- [AIM OF THE EXERCISE]
Once you reach the line that holds "(214, 321) = (382, 385): orange" in the listing below, output it and every line after it through the line that holds "(551, 231) = (605, 180): white", word for word.

- [EXTRACTED RECORDS]
══════

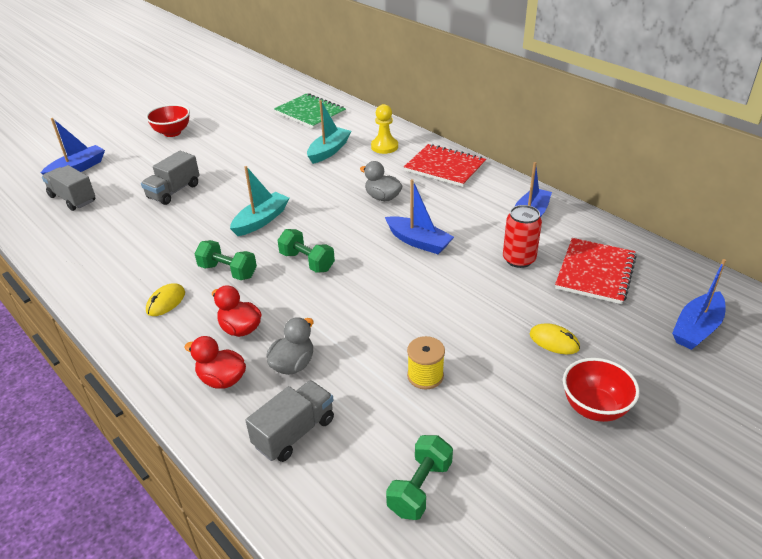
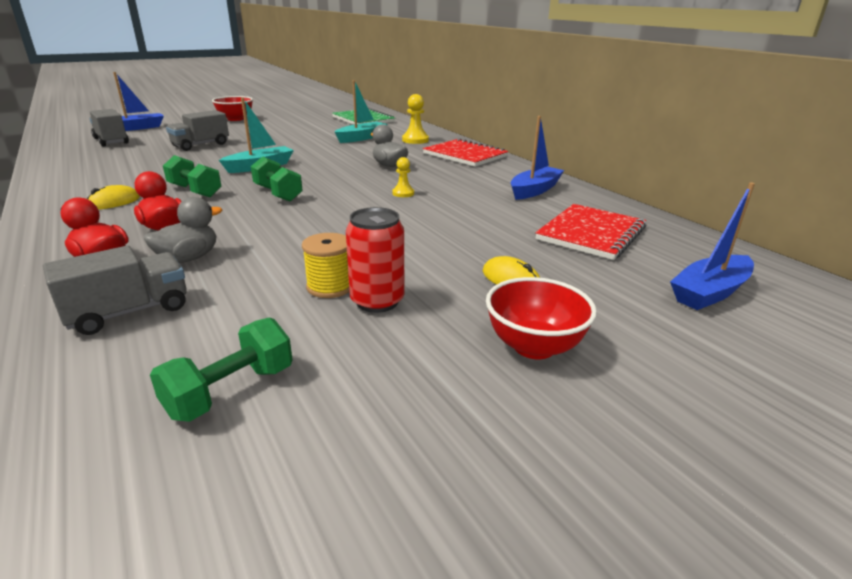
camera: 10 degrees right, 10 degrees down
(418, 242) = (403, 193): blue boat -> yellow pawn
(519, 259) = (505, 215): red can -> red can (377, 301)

══════

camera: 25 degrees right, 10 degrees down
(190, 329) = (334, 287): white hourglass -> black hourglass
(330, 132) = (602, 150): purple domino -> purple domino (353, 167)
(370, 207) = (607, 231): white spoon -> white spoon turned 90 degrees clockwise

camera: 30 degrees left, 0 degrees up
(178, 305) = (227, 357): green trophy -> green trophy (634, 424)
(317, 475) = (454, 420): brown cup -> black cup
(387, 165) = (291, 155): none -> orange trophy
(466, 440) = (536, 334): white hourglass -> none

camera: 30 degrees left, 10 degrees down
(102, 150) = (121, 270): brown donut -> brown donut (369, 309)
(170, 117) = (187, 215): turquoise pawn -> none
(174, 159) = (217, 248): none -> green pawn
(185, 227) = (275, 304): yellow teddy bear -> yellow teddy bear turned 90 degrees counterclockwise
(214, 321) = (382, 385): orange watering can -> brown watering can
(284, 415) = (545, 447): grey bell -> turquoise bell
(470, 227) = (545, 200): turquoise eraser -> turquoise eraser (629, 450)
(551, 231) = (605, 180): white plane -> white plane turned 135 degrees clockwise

══════

- [RESULT BELOW]
(214, 321) = (382, 385): orange watering can -> brown watering can
(284, 415) = (545, 447): grey bell -> turquoise bell
(470, 227) = (545, 200): turquoise eraser -> turquoise eraser (629, 450)
(551, 231) = (605, 180): white plane -> white plane turned 135 degrees clockwise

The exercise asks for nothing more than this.